AIM OF THE EXERCISE: Given the listing below, output exactly the line containing "camera: 90 degrees right, 0 degrees up" and every line after it through the end.

*** GIVEN RECORDS ***

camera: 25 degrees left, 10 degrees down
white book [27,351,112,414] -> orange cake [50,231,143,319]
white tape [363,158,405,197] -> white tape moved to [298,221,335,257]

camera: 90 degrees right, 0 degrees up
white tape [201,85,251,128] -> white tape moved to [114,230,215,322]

*** End of GIVEN RECORDS ***

EXERCISE RESULT:
camera: 90 degrees right, 0 degrees up
white tape [201,85,251,128] -> white tape moved to [114,230,215,322]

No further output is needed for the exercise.